• **GOAL OF THE EXERCISE**: Copy exactly the lines of the records below, starting at the line that contains "pink plate: 0 -> 4" and continuing through the last line, both included; omit any pictures.

• **LISTED ENTRIES**:
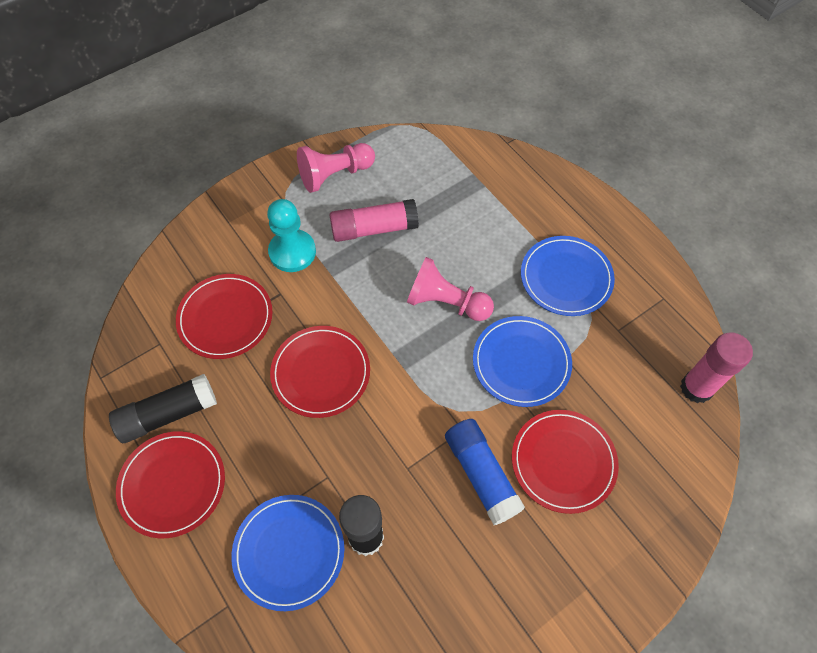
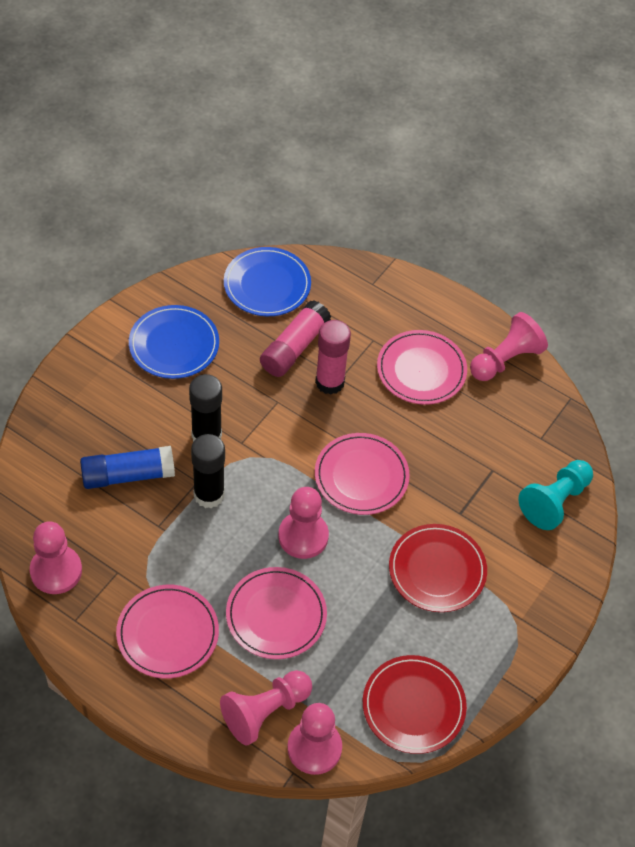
blue plate: 3 -> 2
pink pawn: 2 -> 5
pink plate: 0 -> 4
red plate: 4 -> 2

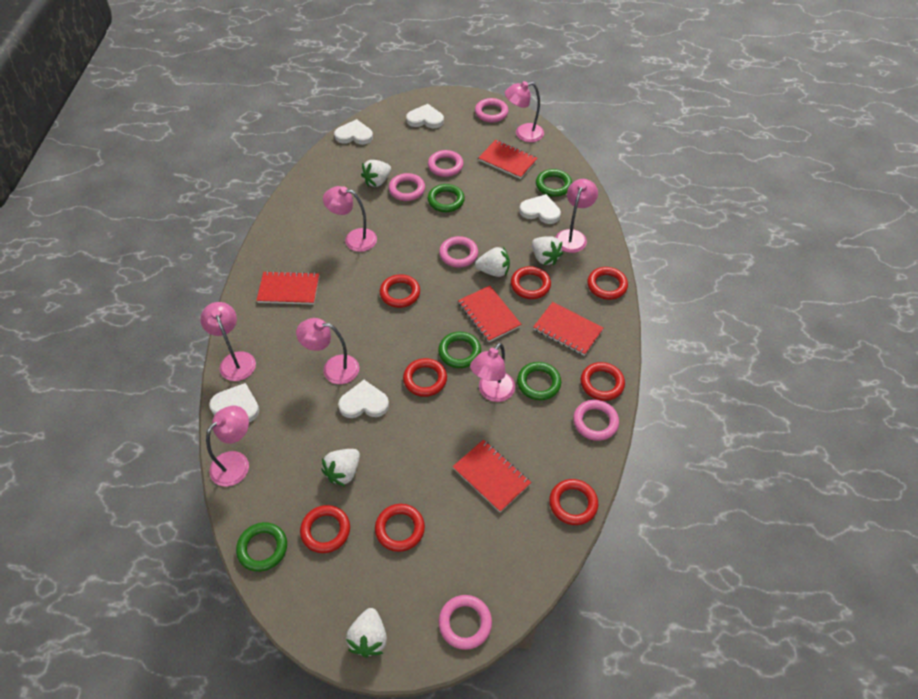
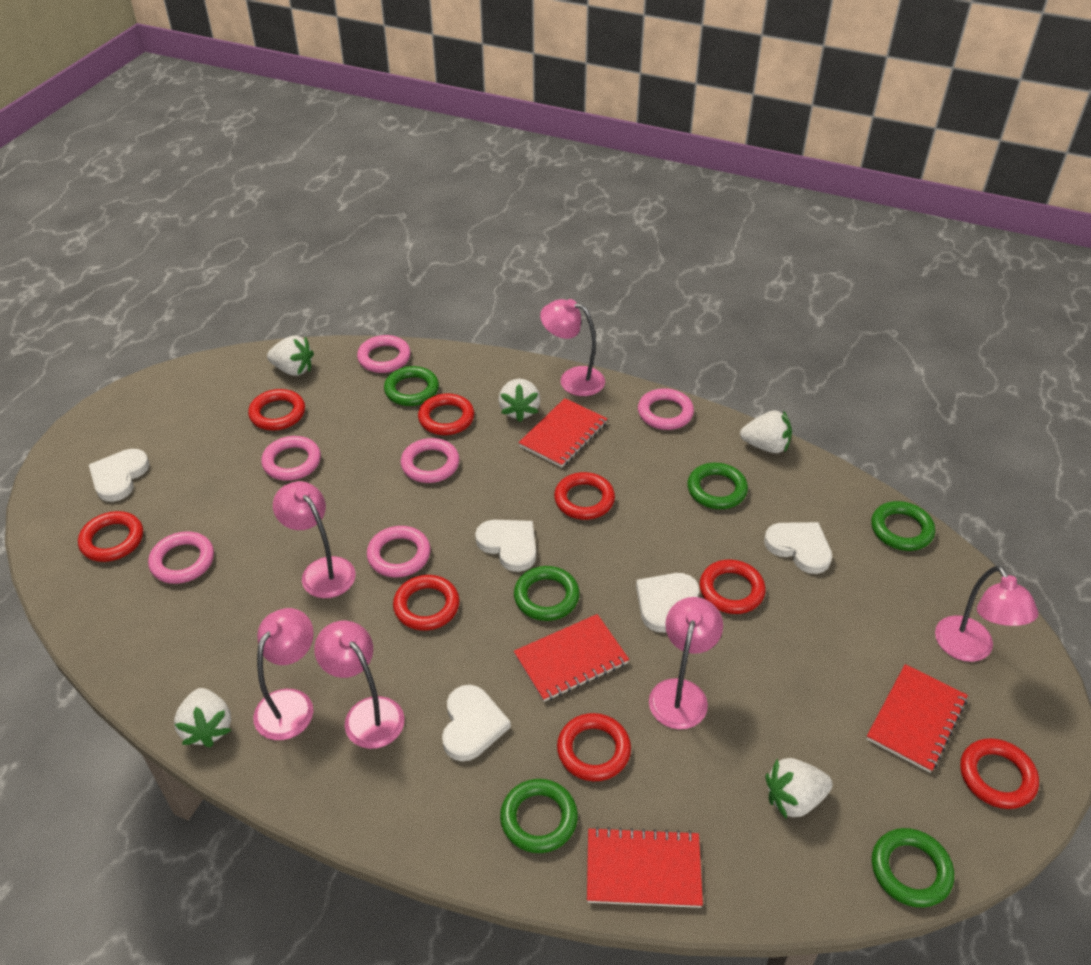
green ring: 5 -> 6
pink lamp: 7 -> 6
red notebook: 5 -> 4

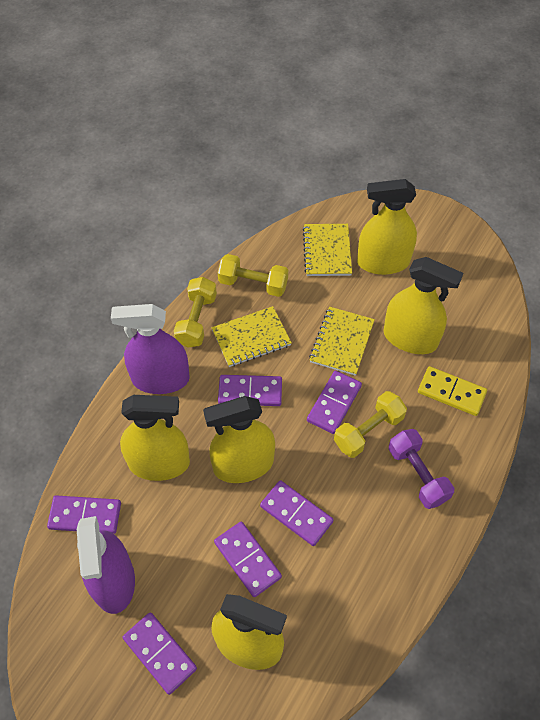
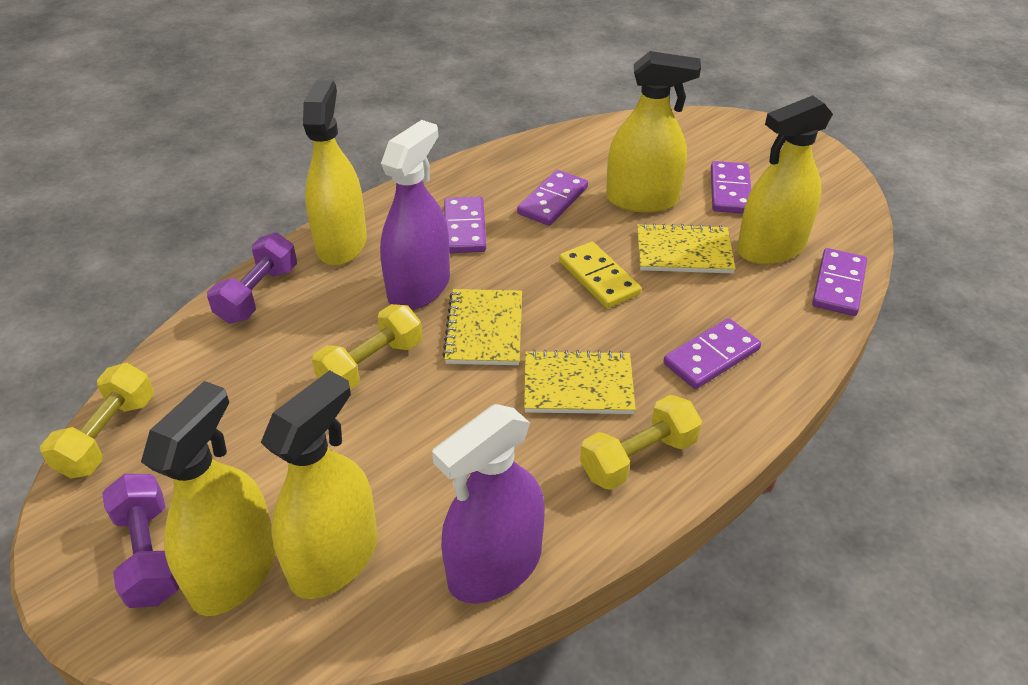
purple domino: 6 -> 5
purple dumbbell: 1 -> 2

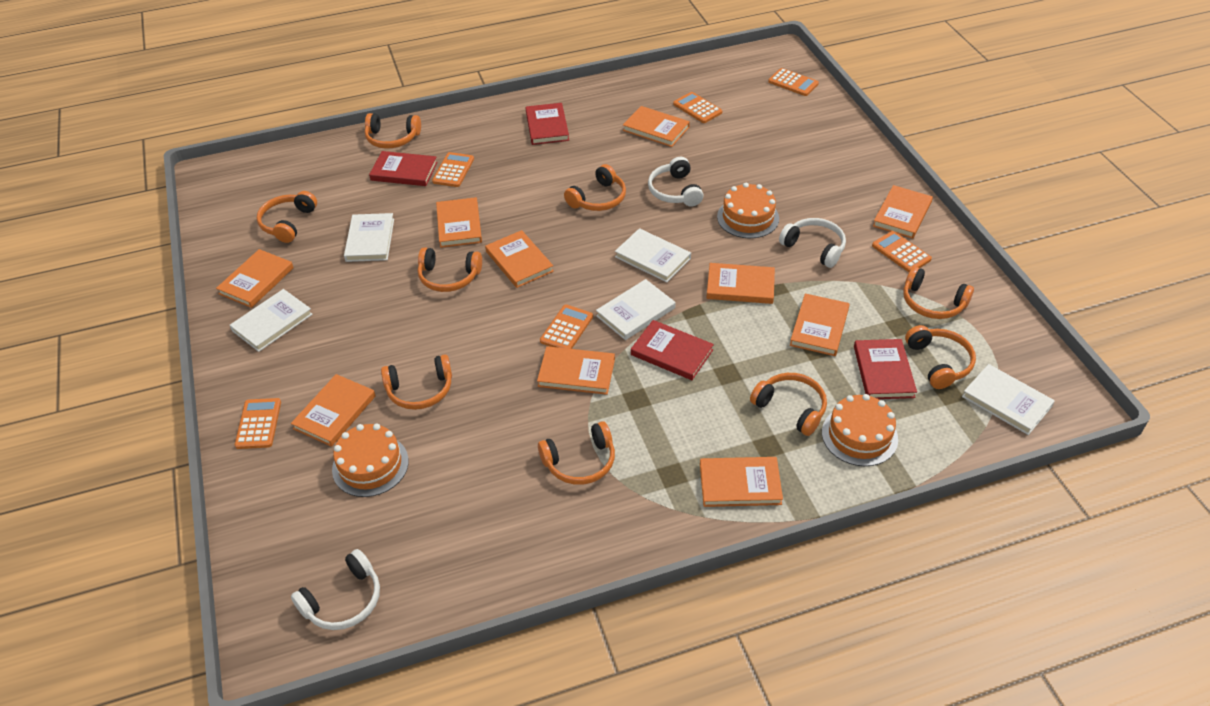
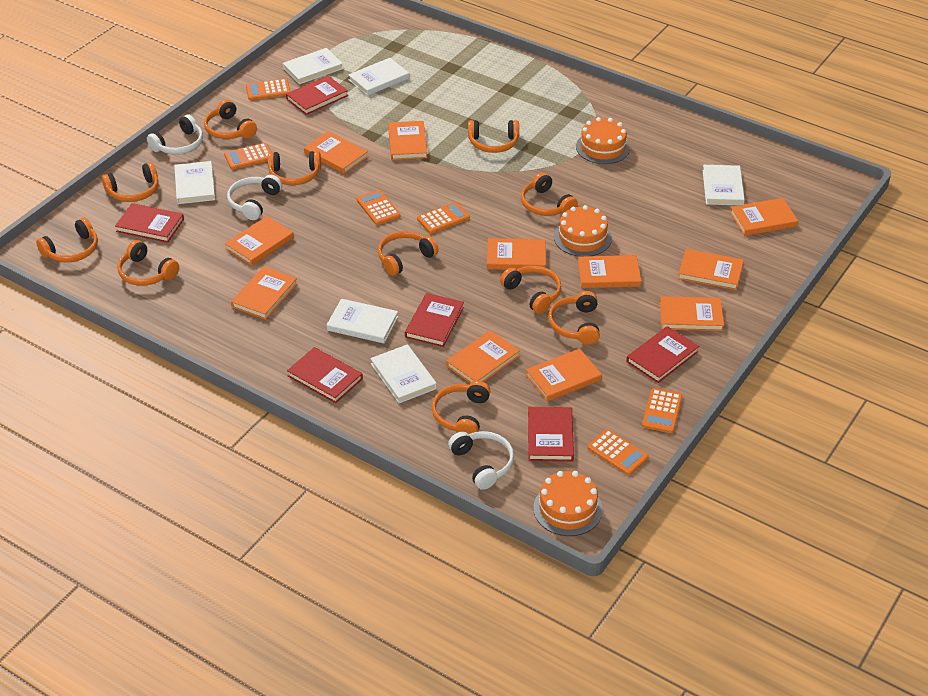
orange book: 10 -> 11
orange headphones: 9 -> 11
red book: 4 -> 6
white book: 5 -> 6

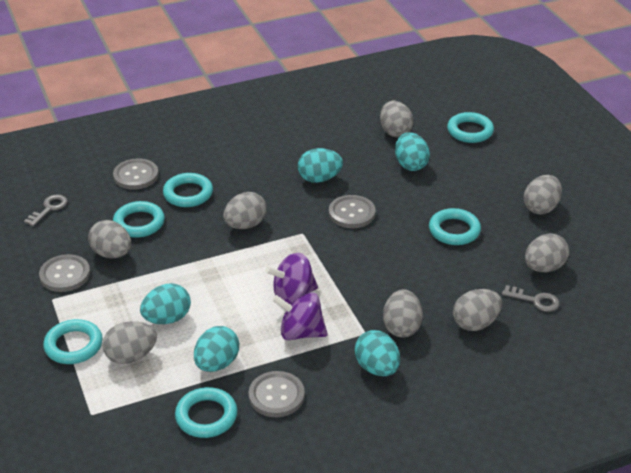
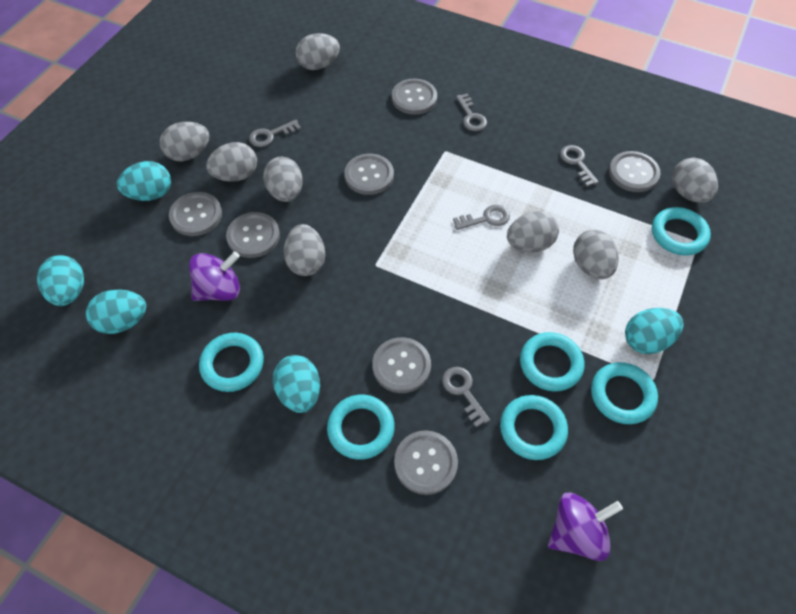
grey button: 4 -> 7
grey key: 2 -> 5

• **ANSWER TO THIS PROBLEM**:
pink plate: 0 -> 4
red plate: 4 -> 2

green ring: 5 -> 6
pink lamp: 7 -> 6
red notebook: 5 -> 4

purple domino: 6 -> 5
purple dumbbell: 1 -> 2

orange book: 10 -> 11
orange headphones: 9 -> 11
red book: 4 -> 6
white book: 5 -> 6

grey button: 4 -> 7
grey key: 2 -> 5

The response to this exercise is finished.